*Task to carry out:* Please repeat, from the entries that follow, the lines from the one containing "camera: 90 degrees left, 10 degrees up" through the one containing "(395, 117) = (168, 299): blue" exactly, adding nothing.

== Data for processing ==

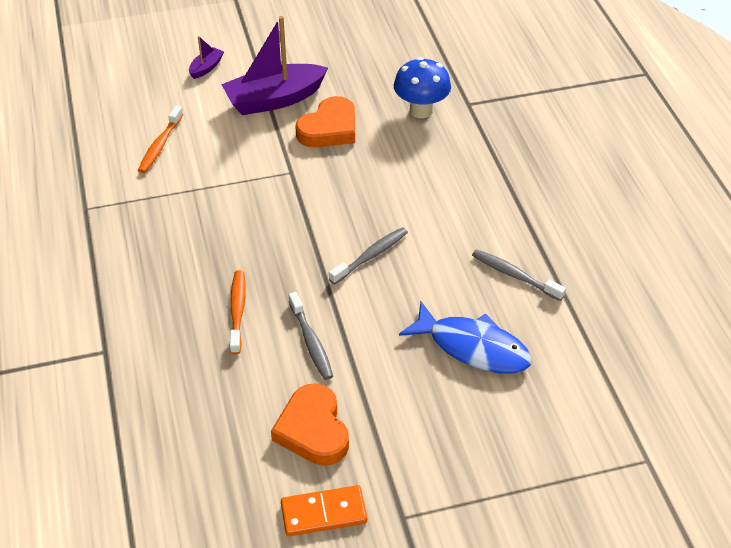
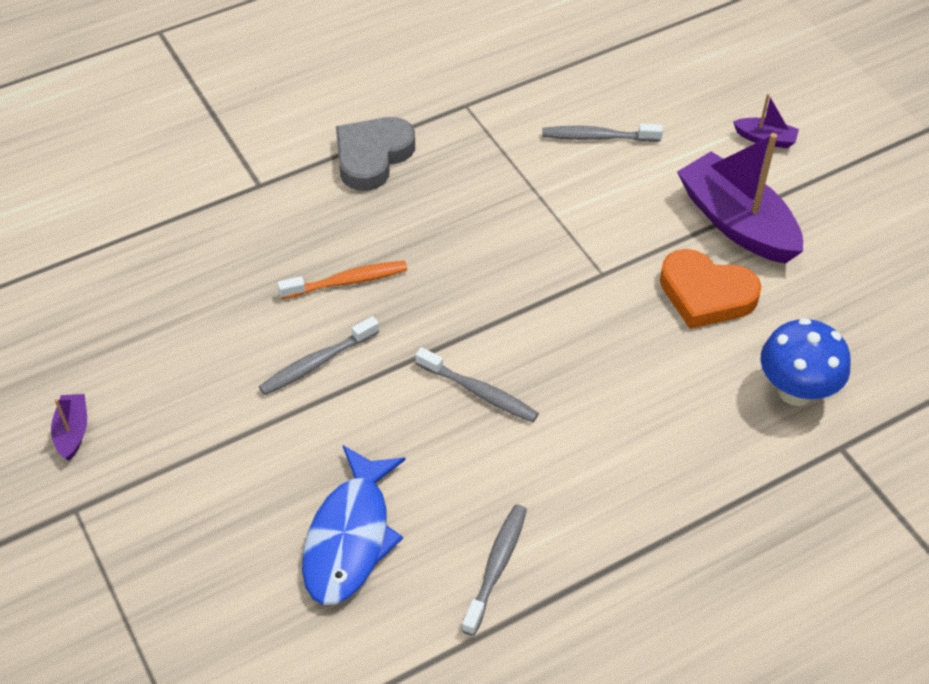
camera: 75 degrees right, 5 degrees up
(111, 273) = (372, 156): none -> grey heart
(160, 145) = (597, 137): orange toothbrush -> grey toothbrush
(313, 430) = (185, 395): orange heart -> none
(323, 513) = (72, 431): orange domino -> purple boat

===
== Data for processing ==

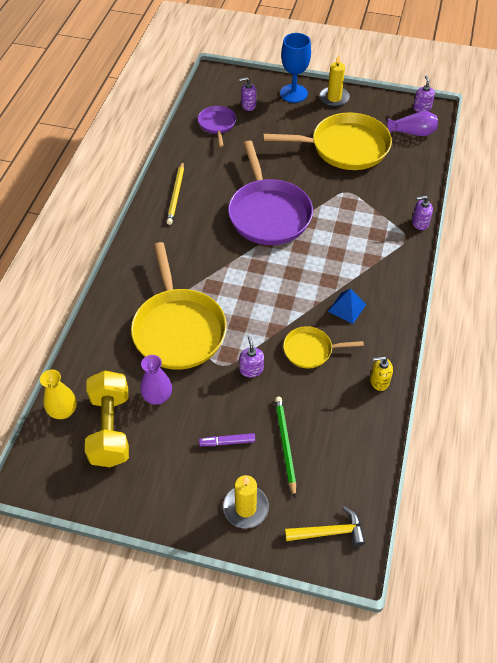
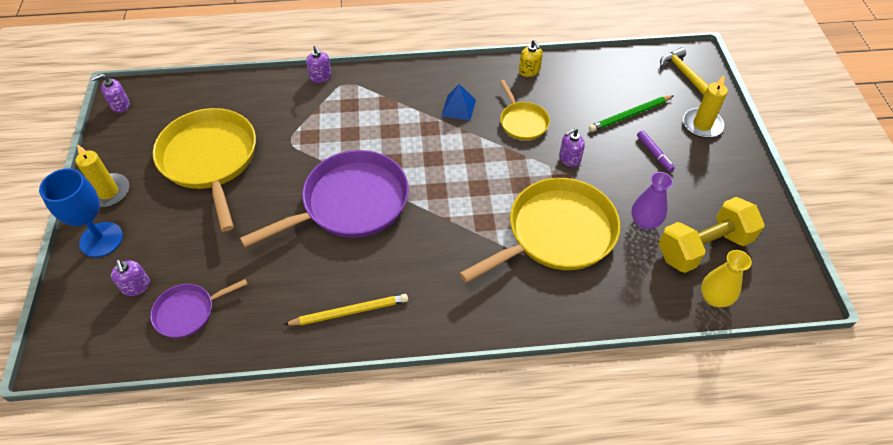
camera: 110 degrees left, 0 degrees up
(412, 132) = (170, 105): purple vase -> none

===
== Data for processing ==

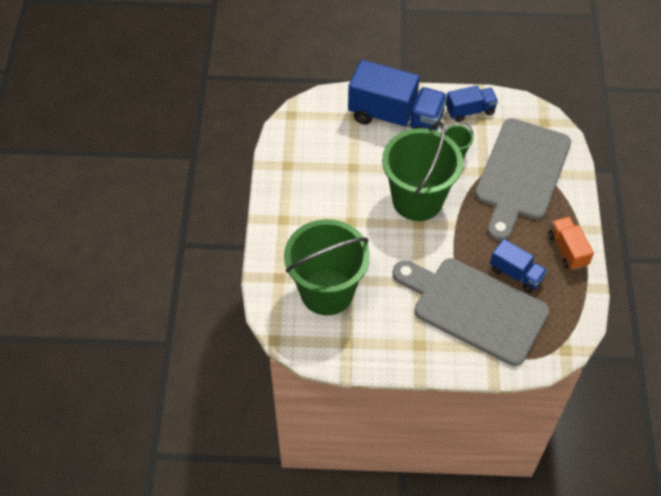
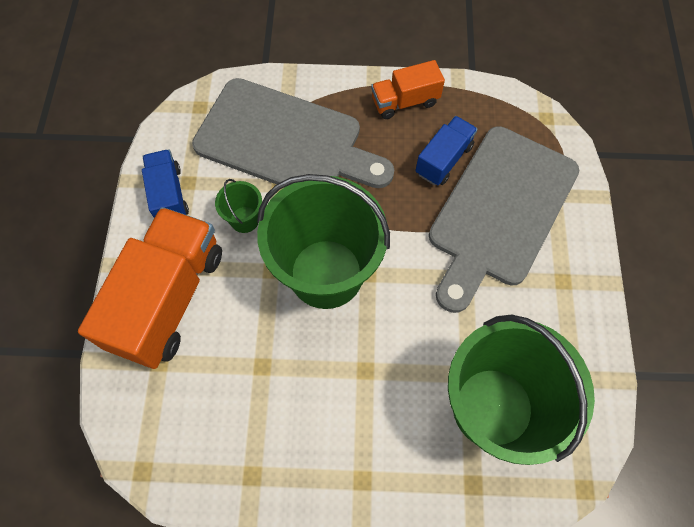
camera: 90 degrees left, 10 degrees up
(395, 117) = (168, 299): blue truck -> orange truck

===

*Solution for this problem:*
camera: 90 degrees left, 10 degrees up
(395, 117) = (168, 299): blue truck -> orange truck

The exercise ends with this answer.